── Task material

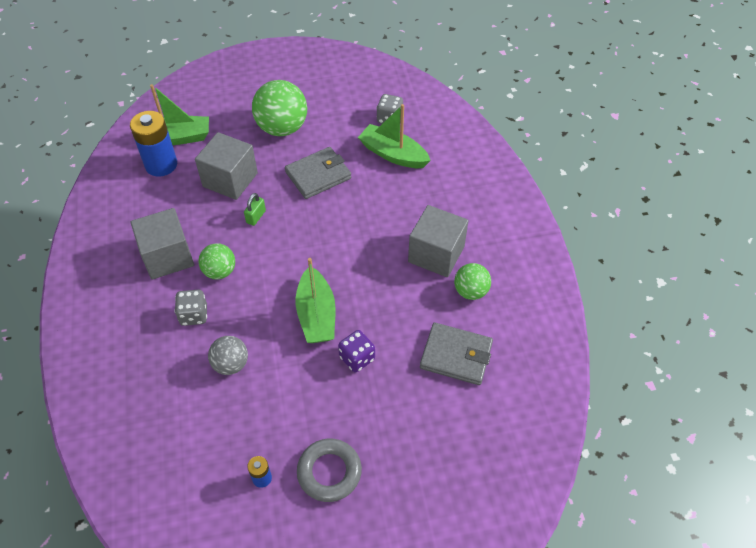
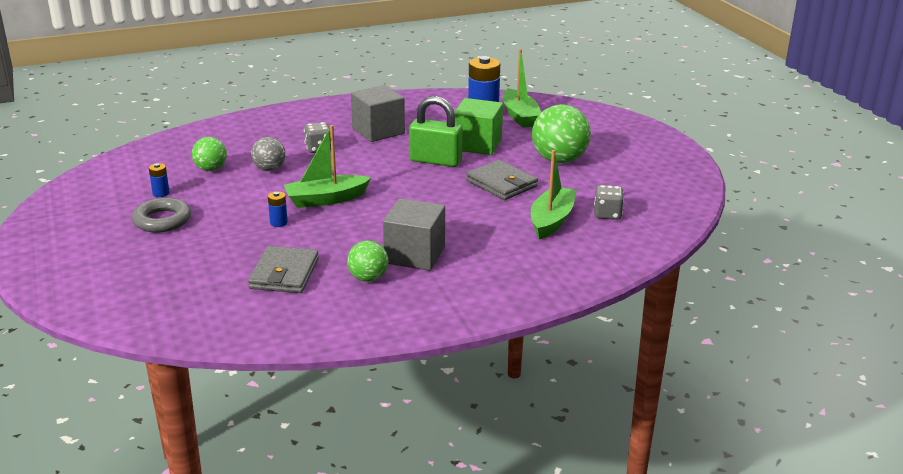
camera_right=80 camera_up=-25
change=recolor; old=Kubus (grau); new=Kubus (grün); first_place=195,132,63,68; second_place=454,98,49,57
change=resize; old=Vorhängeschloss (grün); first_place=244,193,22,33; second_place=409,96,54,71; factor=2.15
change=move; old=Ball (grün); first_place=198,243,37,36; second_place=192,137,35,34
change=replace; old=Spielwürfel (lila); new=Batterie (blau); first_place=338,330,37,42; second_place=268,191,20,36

────

> **What needs to be done**
Pictures stay out; copy every entry above exactly.

> **Your response**
camera_right=80 camera_up=-25
change=recolor; old=Kubus (grau); new=Kubus (grün); first_place=195,132,63,68; second_place=454,98,49,57
change=resize; old=Vorhängeschloss (grün); first_place=244,193,22,33; second_place=409,96,54,71; factor=2.15
change=move; old=Ball (grün); first_place=198,243,37,36; second_place=192,137,35,34
change=replace; old=Spielwürfel (lila); new=Batterie (blau); first_place=338,330,37,42; second_place=268,191,20,36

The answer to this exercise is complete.